Stored entries
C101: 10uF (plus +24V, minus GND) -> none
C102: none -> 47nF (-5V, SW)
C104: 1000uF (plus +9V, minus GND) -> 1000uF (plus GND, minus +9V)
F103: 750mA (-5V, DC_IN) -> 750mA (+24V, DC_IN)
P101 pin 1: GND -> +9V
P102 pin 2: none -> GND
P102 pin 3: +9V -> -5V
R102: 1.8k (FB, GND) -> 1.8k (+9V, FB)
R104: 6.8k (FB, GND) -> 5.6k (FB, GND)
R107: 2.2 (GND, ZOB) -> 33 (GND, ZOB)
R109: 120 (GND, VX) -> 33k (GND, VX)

▶ **WHAT NEEDS TO BE DONE**: Recopy all the entries faithfully, leaving none out.

▶ **RESPONSE AREA**:
C101: 10uF (plus +24V, minus GND) -> none
C102: none -> 47nF (-5V, SW)
C104: 1000uF (plus +9V, minus GND) -> 1000uF (plus GND, minus +9V)
F103: 750mA (-5V, DC_IN) -> 750mA (+24V, DC_IN)
P101 pin 1: GND -> +9V
P102 pin 2: none -> GND
P102 pin 3: +9V -> -5V
R102: 1.8k (FB, GND) -> 1.8k (+9V, FB)
R104: 6.8k (FB, GND) -> 5.6k (FB, GND)
R107: 2.2 (GND, ZOB) -> 33 (GND, ZOB)
R109: 120 (GND, VX) -> 33k (GND, VX)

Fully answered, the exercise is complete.